** AVAILABLE DATA follows **

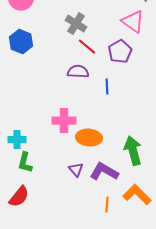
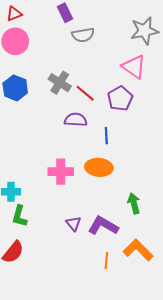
gray cross: (76, 24) -> (60, 83), moved
orange ellipse: (89, 138) -> (99, 167), moved
green arrow: (133, 151) -> (134, 203), size x0.7

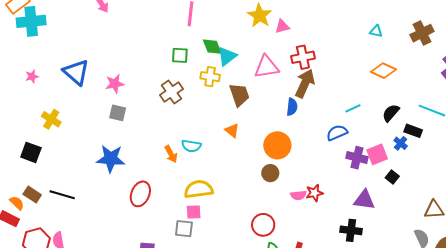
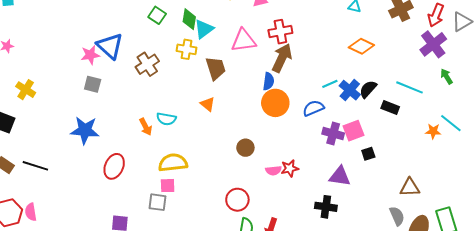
green diamond: (212, 47) -> (189, 19), turned 30
green square: (180, 55) -> (157, 15), moved, turned 30
blue triangle: (76, 72) -> (110, 46), moved
blue cross: (401, 143) -> (350, 90), moved, size x1.5
orange circle: (277, 145) -> (275, 103), moved
black square: (392, 177) -> (368, 154), turned 32

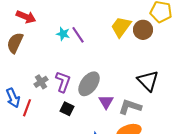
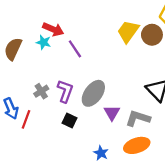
red arrow: (26, 17) -> (53, 29), moved
cyan star: (63, 34) -> (43, 42), moved
purple line: (78, 35) -> (75, 49), moved

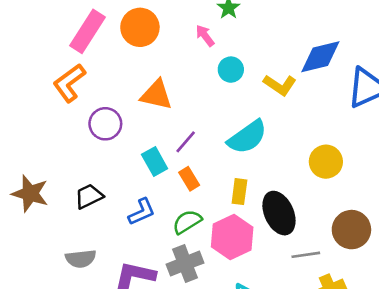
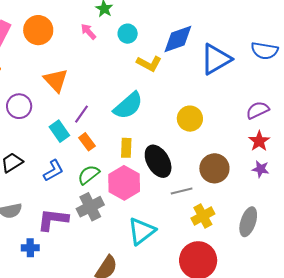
cyan circle: (231, 70) -> (128, 34), moved
orange triangle: (156, 95) -> (56, 80), turned 40

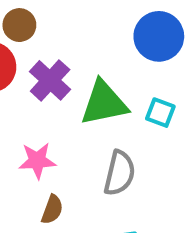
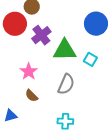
pink star: (37, 161) -> (29, 71), turned 30
brown semicircle: (52, 210) -> (32, 96), turned 104

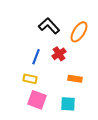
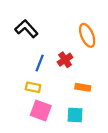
black L-shape: (49, 26) -> (26, 29), moved
orange ellipse: (79, 32) -> (87, 35), turned -55

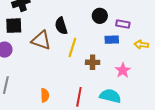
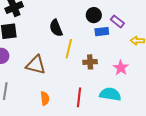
purple rectangle: (123, 24) -> (117, 21), turned 32
brown triangle: (41, 40) -> (36, 65), moved
blue rectangle: (112, 40) -> (102, 32), moved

** End of AVAILABLE DATA **

> _EXERCISE INSTRUCTIONS_:
Return the listing above in full and without alteration, excluding its pictures.

> _RESULT BELOW_:
gray cross: (76, 24) -> (60, 83), moved
orange ellipse: (89, 138) -> (99, 167), moved
green arrow: (133, 151) -> (134, 203), size x0.7

green diamond: (212, 47) -> (189, 19), turned 30
green square: (180, 55) -> (157, 15), moved, turned 30
blue triangle: (76, 72) -> (110, 46), moved
blue cross: (401, 143) -> (350, 90), moved, size x1.5
orange circle: (277, 145) -> (275, 103), moved
black square: (392, 177) -> (368, 154), turned 32

red arrow: (26, 17) -> (53, 29), moved
cyan star: (63, 34) -> (43, 42), moved
purple line: (78, 35) -> (75, 49), moved

cyan circle: (231, 70) -> (128, 34), moved
orange triangle: (156, 95) -> (56, 80), turned 40

pink star: (37, 161) -> (29, 71), turned 30
brown semicircle: (52, 210) -> (32, 96), turned 104

black L-shape: (49, 26) -> (26, 29), moved
orange ellipse: (79, 32) -> (87, 35), turned -55

purple rectangle: (123, 24) -> (117, 21), turned 32
brown triangle: (41, 40) -> (36, 65), moved
blue rectangle: (112, 40) -> (102, 32), moved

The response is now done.